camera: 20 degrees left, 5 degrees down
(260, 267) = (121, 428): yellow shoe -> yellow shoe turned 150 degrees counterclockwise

-*-

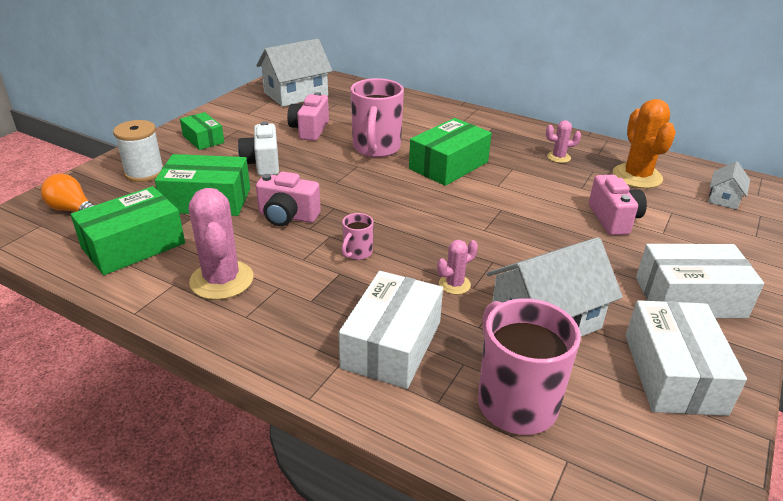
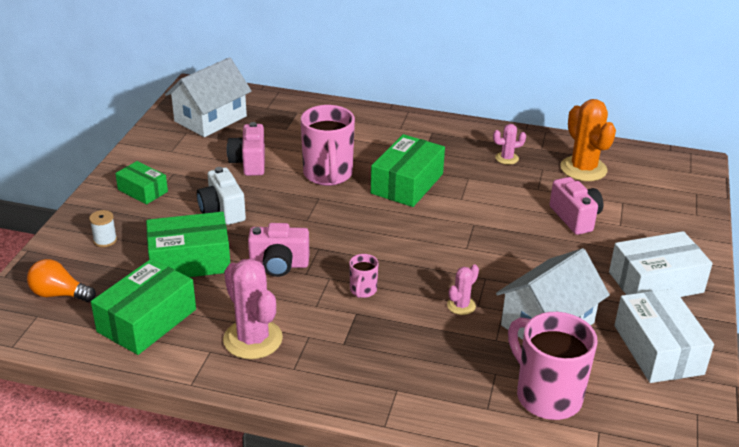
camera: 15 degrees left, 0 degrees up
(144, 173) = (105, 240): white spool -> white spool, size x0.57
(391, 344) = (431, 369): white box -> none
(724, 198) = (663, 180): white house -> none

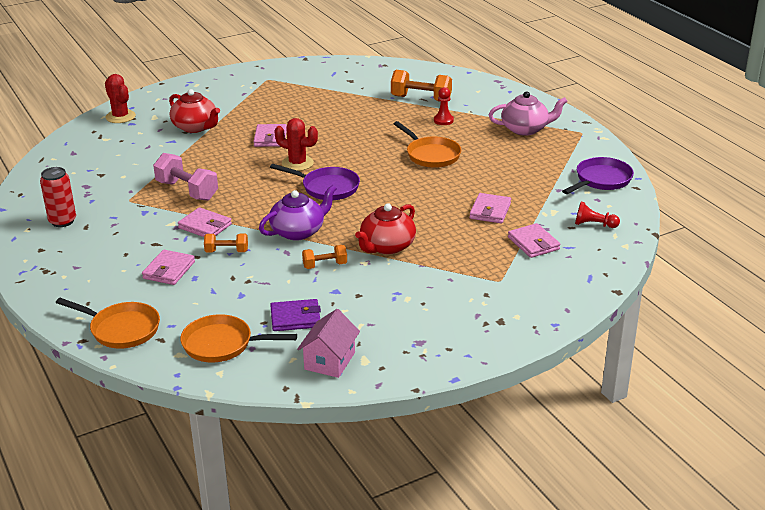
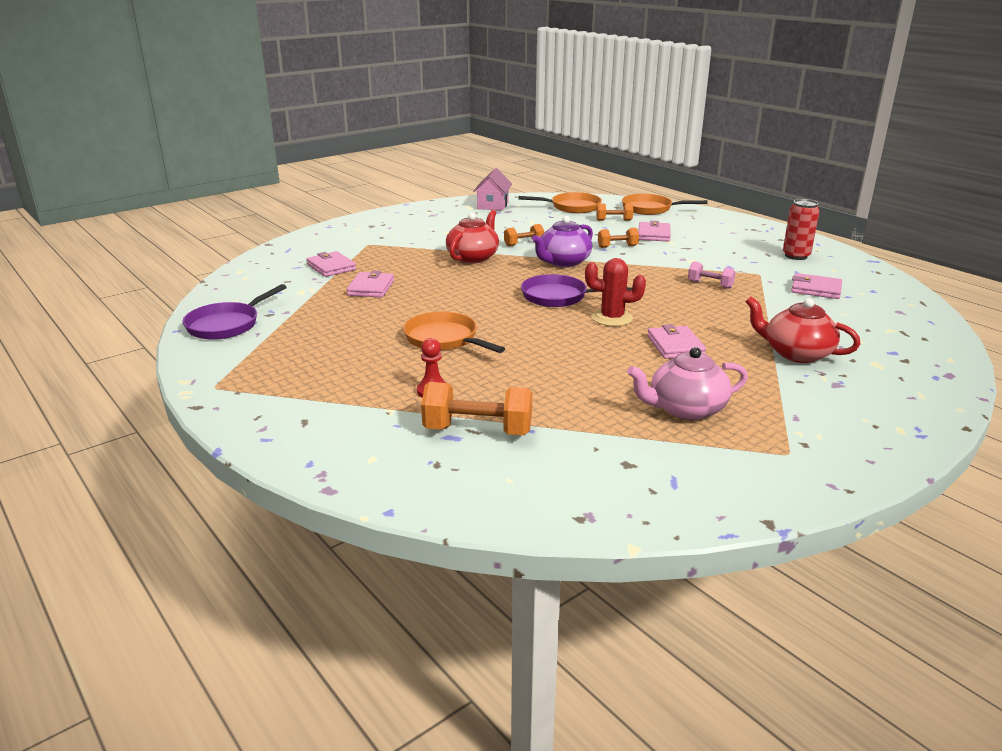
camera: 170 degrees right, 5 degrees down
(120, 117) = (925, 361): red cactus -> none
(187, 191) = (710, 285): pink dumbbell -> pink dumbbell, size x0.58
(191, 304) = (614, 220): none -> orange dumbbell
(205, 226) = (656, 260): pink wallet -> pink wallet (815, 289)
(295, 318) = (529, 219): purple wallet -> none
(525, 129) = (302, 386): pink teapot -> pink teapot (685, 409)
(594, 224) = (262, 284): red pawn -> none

-*-

▶ [AIM OF THE TASK]: Filter the records above, keeping each line that contains the word "degrees".

▶ [EXERCISE RESPONSE]:
camera: 20 degrees left, 5 degrees down
(260, 267) = (121, 428): yellow shoe -> yellow shoe turned 150 degrees counterclockwise
camera: 15 degrees left, 0 degrees up
camera: 170 degrees right, 5 degrees down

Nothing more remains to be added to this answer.